— Exercise aim —
Scan the listing below for the word "house" and copy every line that has it.

--- START ---

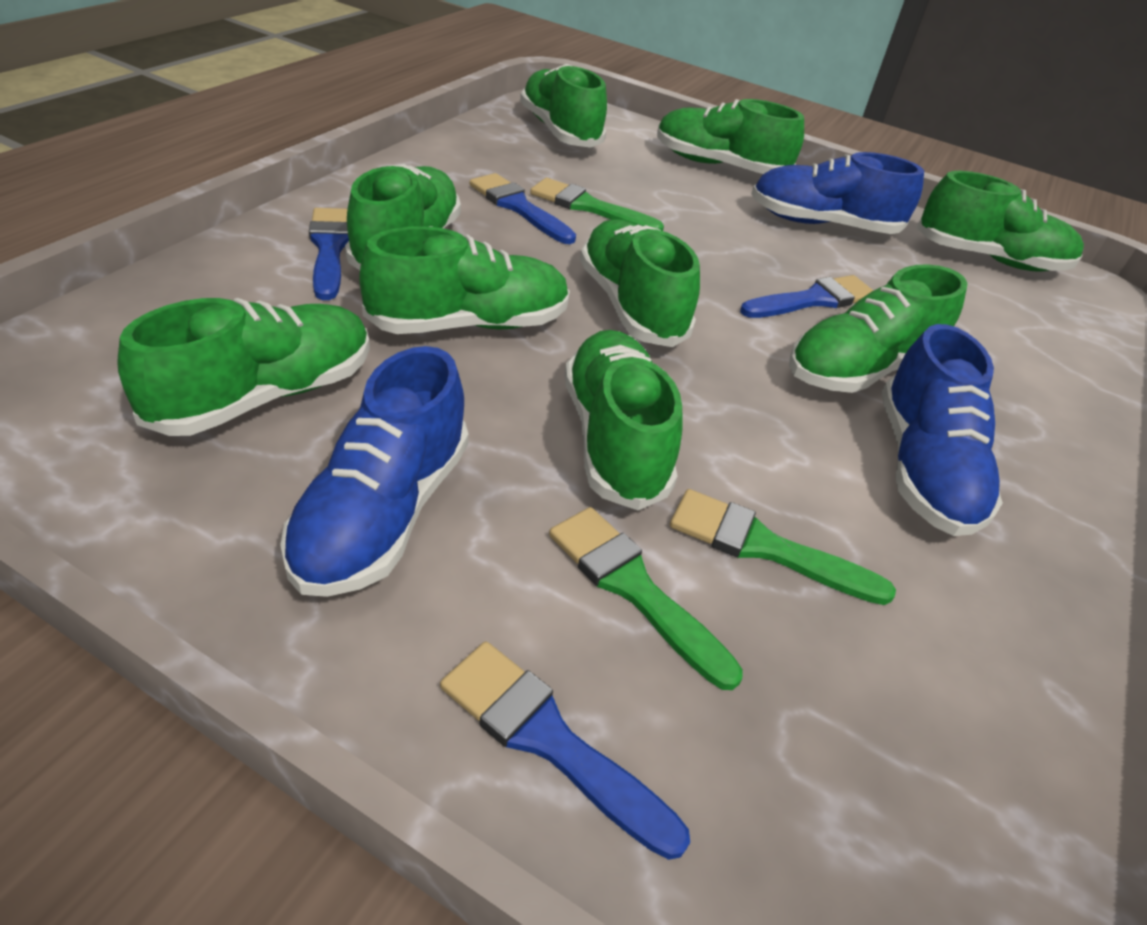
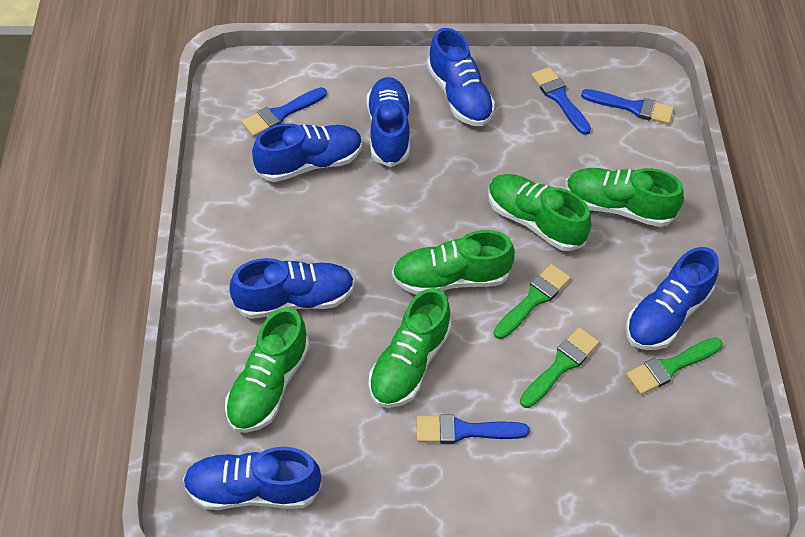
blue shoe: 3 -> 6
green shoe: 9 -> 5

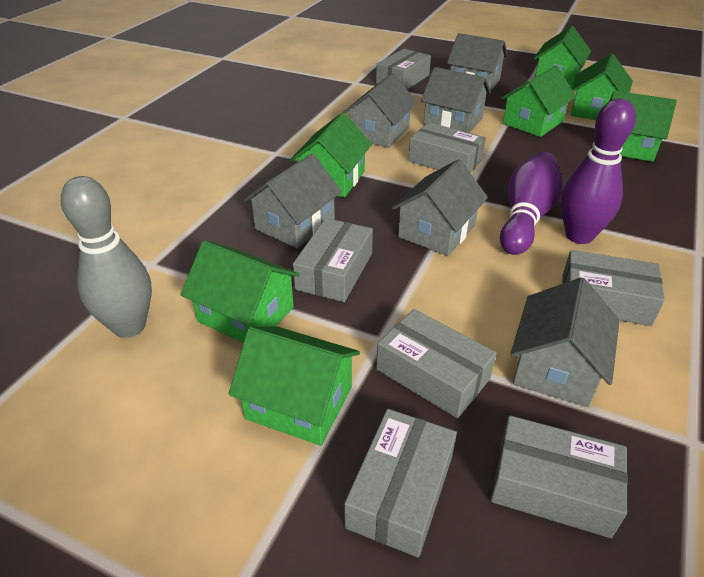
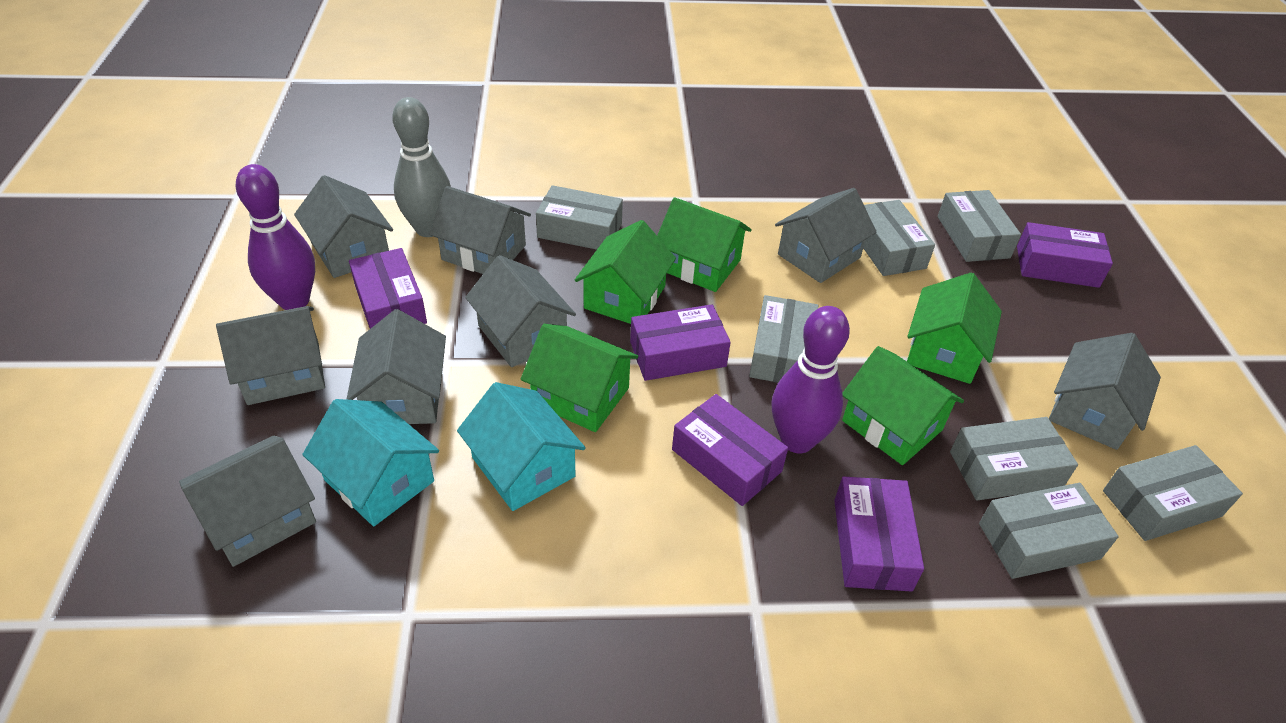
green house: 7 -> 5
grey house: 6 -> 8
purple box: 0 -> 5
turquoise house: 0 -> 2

--- END ---

— Solution —
green house: 7 -> 5
grey house: 6 -> 8
turquoise house: 0 -> 2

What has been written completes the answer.